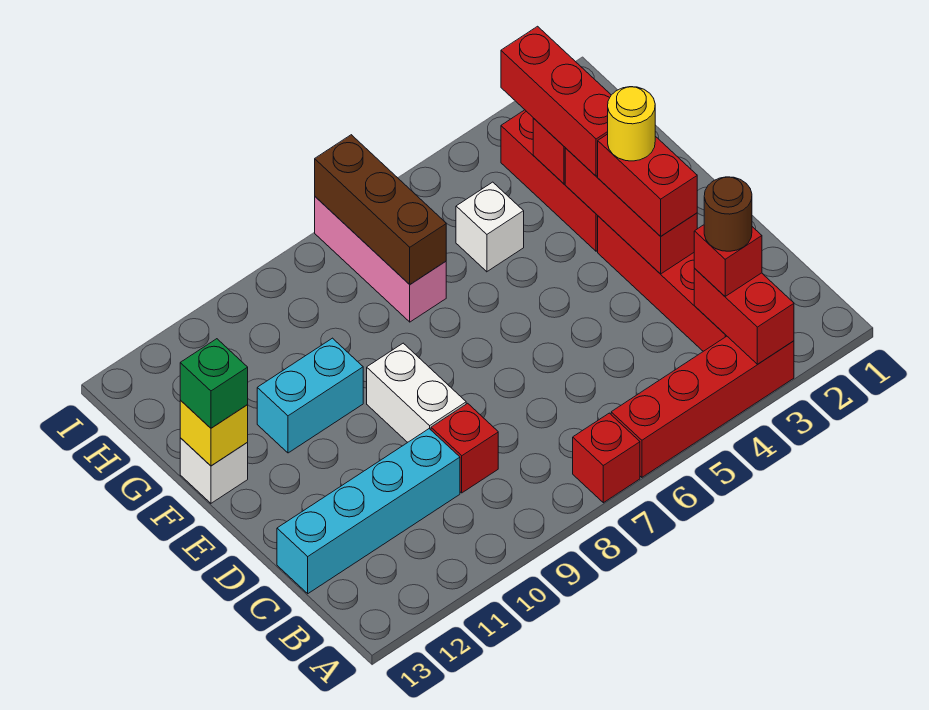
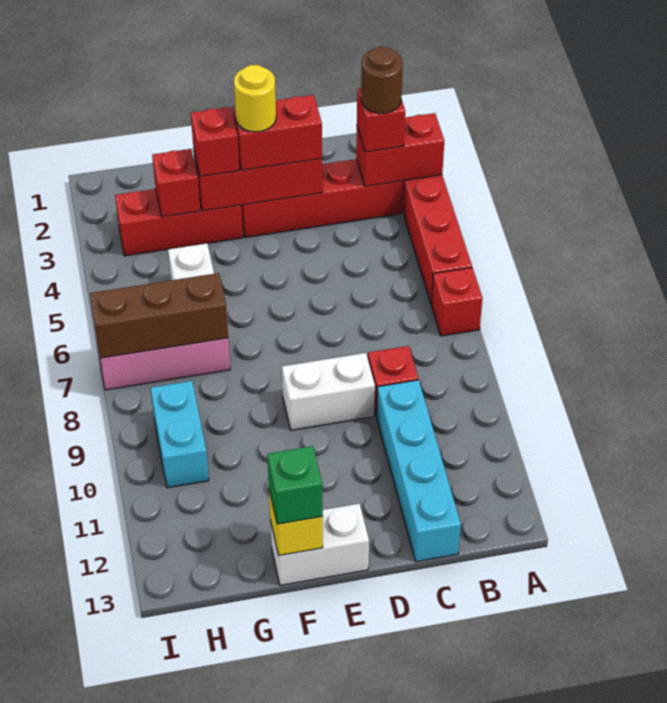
red brick F3:H3 level 3 -> red brick F3 level 3
cyan brick F10:F11 level 1 -> cyan brick H9:H10 level 1
white brick F13 level 1 -> white brick E13:F13 level 1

#### [YOUR ASSIGNMENT]
Please restate the material word for word; the pictures stay out.

#### [SOLUTION]
red brick F3:H3 level 3 -> red brick F3 level 3
cyan brick F10:F11 level 1 -> cyan brick H9:H10 level 1
white brick F13 level 1 -> white brick E13:F13 level 1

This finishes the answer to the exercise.